— Problem description —
Could you render every line in the records below as a JSON list of strings, one string per line, with blank lines omitted?

— Provided entries —
= = = =
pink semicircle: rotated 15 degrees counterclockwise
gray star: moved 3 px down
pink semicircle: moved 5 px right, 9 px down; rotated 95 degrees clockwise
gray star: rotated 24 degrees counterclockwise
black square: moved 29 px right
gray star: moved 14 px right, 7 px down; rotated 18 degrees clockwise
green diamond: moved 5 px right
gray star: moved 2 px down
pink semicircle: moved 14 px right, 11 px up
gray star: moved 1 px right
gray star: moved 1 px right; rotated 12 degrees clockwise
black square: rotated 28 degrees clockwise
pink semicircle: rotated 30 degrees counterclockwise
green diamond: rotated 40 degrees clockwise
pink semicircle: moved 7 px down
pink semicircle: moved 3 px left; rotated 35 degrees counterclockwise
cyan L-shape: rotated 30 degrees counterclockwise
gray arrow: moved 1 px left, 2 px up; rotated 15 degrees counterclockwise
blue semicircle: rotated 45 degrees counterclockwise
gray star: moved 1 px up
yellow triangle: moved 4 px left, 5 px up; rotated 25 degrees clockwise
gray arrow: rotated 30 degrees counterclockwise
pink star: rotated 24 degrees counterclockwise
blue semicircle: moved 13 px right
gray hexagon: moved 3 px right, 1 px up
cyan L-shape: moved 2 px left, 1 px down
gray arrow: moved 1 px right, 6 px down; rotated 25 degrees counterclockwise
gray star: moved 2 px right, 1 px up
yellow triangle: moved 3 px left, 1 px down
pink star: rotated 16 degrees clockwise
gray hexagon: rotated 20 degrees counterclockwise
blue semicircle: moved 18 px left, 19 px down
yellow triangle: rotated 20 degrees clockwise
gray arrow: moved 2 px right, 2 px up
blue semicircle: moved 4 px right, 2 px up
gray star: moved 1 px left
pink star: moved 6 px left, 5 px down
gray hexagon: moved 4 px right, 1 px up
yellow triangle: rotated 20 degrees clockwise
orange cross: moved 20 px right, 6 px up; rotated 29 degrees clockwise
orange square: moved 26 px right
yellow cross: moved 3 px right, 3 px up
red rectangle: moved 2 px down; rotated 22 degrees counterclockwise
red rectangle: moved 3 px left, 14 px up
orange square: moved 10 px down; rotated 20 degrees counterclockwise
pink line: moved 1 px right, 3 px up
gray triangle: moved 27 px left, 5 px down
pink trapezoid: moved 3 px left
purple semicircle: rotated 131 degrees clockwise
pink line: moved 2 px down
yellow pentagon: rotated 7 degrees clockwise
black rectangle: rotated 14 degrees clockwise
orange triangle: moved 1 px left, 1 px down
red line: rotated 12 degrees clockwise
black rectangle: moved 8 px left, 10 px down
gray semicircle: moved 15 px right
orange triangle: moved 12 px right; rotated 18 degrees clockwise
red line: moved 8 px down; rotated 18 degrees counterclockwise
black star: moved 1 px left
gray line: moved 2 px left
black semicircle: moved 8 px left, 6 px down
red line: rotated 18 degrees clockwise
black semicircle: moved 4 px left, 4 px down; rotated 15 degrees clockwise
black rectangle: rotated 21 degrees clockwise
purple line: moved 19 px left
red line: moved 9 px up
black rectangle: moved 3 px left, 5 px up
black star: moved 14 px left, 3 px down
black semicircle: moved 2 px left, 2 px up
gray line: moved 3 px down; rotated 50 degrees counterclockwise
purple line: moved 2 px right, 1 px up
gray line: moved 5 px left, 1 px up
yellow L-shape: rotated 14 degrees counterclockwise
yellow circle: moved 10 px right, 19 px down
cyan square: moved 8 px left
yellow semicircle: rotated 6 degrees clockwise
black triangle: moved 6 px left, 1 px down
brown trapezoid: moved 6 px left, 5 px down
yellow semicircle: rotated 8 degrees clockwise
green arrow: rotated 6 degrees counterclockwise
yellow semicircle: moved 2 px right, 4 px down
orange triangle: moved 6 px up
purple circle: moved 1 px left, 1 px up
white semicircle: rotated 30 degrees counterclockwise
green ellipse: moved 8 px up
= = = =
— Answer to this problem —
[
  "pink semicircle: rotated 15 degrees counterclockwise",
  "gray star: moved 3 px down",
  "pink semicircle: moved 5 px right, 9 px down; rotated 95 degrees clockwise",
  "gray star: rotated 24 degrees counterclockwise",
  "black square: moved 29 px right",
  "gray star: moved 14 px right, 7 px down; rotated 18 degrees clockwise",
  "green diamond: moved 5 px right",
  "gray star: moved 2 px down",
  "pink semicircle: moved 14 px right, 11 px up",
  "gray star: moved 1 px right",
  "gray star: moved 1 px right; rotated 12 degrees clockwise",
  "black square: rotated 28 degrees clockwise",
  "pink semicircle: rotated 30 degrees counterclockwise",
  "green diamond: rotated 40 degrees clockwise",
  "pink semicircle: moved 7 px down",
  "pink semicircle: moved 3 px left; rotated 35 degrees counterclockwise",
  "cyan L-shape: rotated 30 degrees counterclockwise",
  "gray arrow: moved 1 px left, 2 px up; rotated 15 degrees counterclockwise",
  "blue semicircle: rotated 45 degrees counterclockwise",
  "gray star: moved 1 px up",
  "yellow triangle: moved 4 px left, 5 px up; rotated 25 degrees clockwise",
  "gray arrow: rotated 30 degrees counterclockwise",
  "pink star: rotated 24 degrees counterclockwise",
  "blue semicircle: moved 13 px right",
  "gray hexagon: moved 3 px right, 1 px up",
  "cyan L-shape: moved 2 px left, 1 px down",
  "gray arrow: moved 1 px right, 6 px down; rotated 25 degrees counterclockwise",
  "gray star: moved 2 px right, 1 px up",
  "yellow triangle: moved 3 px left, 1 px down",
  "pink star: rotated 16 degrees clockwise",
  "gray hexagon: rotated 20 degrees counterclockwise",
  "blue semicircle: moved 18 px left, 19 px down",
  "yellow triangle: rotated 20 degrees clockwise",
  "gray arrow: moved 2 px right, 2 px up",
  "blue semicircle: moved 4 px right, 2 px up",
  "gray star: moved 1 px left",
  "pink star: moved 6 px left, 5 px down",
  "gray hexagon: moved 4 px right, 1 px up",
  "yellow triangle: rotated 20 degrees clockwise",
  "orange cross: moved 20 px right, 6 px up; rotated 29 degrees clockwise",
  "orange square: moved 26 px right",
  "yellow cross: moved 3 px right, 3 px up",
  "red rectangle: moved 2 px down; rotated 22 degrees counterclockwise",
  "red rectangle: moved 3 px left, 14 px up",
  "orange square: moved 10 px down; rotated 20 degrees counterclockwise",
  "pink line: moved 1 px right, 3 px up",
  "gray triangle: moved 27 px left, 5 px down",
  "pink trapezoid: moved 3 px left",
  "purple semicircle: rotated 131 degrees clockwise",
  "pink line: moved 2 px down",
  "yellow pentagon: rotated 7 degrees clockwise",
  "black rectangle: rotated 14 degrees clockwise",
  "orange triangle: moved 1 px left, 1 px down",
  "red line: rotated 12 degrees clockwise",
  "black rectangle: moved 8 px left, 10 px down",
  "gray semicircle: moved 15 px right",
  "orange triangle: moved 12 px right; rotated 18 degrees clockwise",
  "red line: moved 8 px down; rotated 18 degrees counterclockwise",
  "black star: moved 1 px left",
  "gray line: moved 2 px left",
  "black semicircle: moved 8 px left, 6 px down",
  "red line: rotated 18 degrees clockwise",
  "black semicircle: moved 4 px left, 4 px down; rotated 15 degrees clockwise",
  "black rectangle: rotated 21 degrees clockwise",
  "purple line: moved 19 px left",
  "red line: moved 9 px up",
  "black rectangle: moved 3 px left, 5 px up",
  "black star: moved 14 px left, 3 px down",
  "black semicircle: moved 2 px left, 2 px up",
  "gray line: moved 3 px down; rotated 50 degrees counterclockwise",
  "purple line: moved 2 px right, 1 px up",
  "gray line: moved 5 px left, 1 px up",
  "yellow L-shape: rotated 14 degrees counterclockwise",
  "yellow circle: moved 10 px right, 19 px down",
  "cyan square: moved 8 px left",
  "yellow semicircle: rotated 6 degrees clockwise",
  "black triangle: moved 6 px left, 1 px down",
  "brown trapezoid: moved 6 px left, 5 px down",
  "yellow semicircle: rotated 8 degrees clockwise",
  "green arrow: rotated 6 degrees counterclockwise",
  "yellow semicircle: moved 2 px right, 4 px down",
  "orange triangle: moved 6 px up",
  "purple circle: moved 1 px left, 1 px up",
  "white semicircle: rotated 30 degrees counterclockwise",
  "green ellipse: moved 8 px up"
]